**Data section**
------------
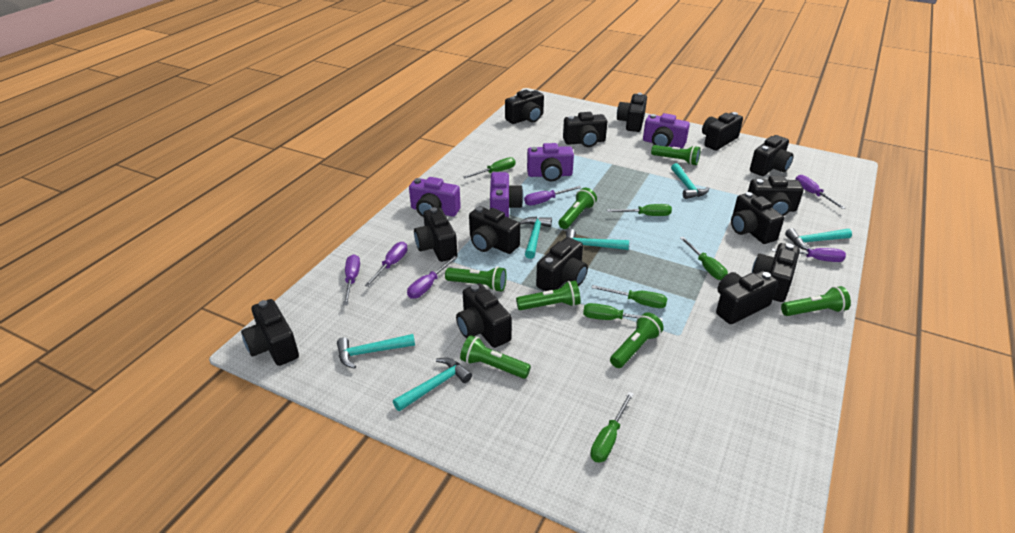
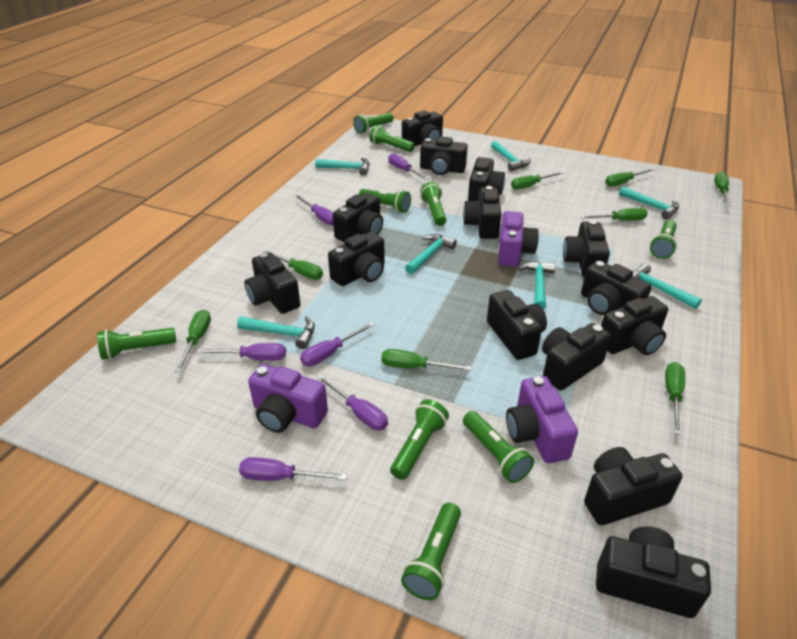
green flashlight: 7 -> 9
green screwdriver: 6 -> 8
purple camera: 4 -> 3
turquoise hammer: 6 -> 7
------------
**Exercise details**
Pick out each line above that includes "green" and show it.

**Finished exercise**
green flashlight: 7 -> 9
green screwdriver: 6 -> 8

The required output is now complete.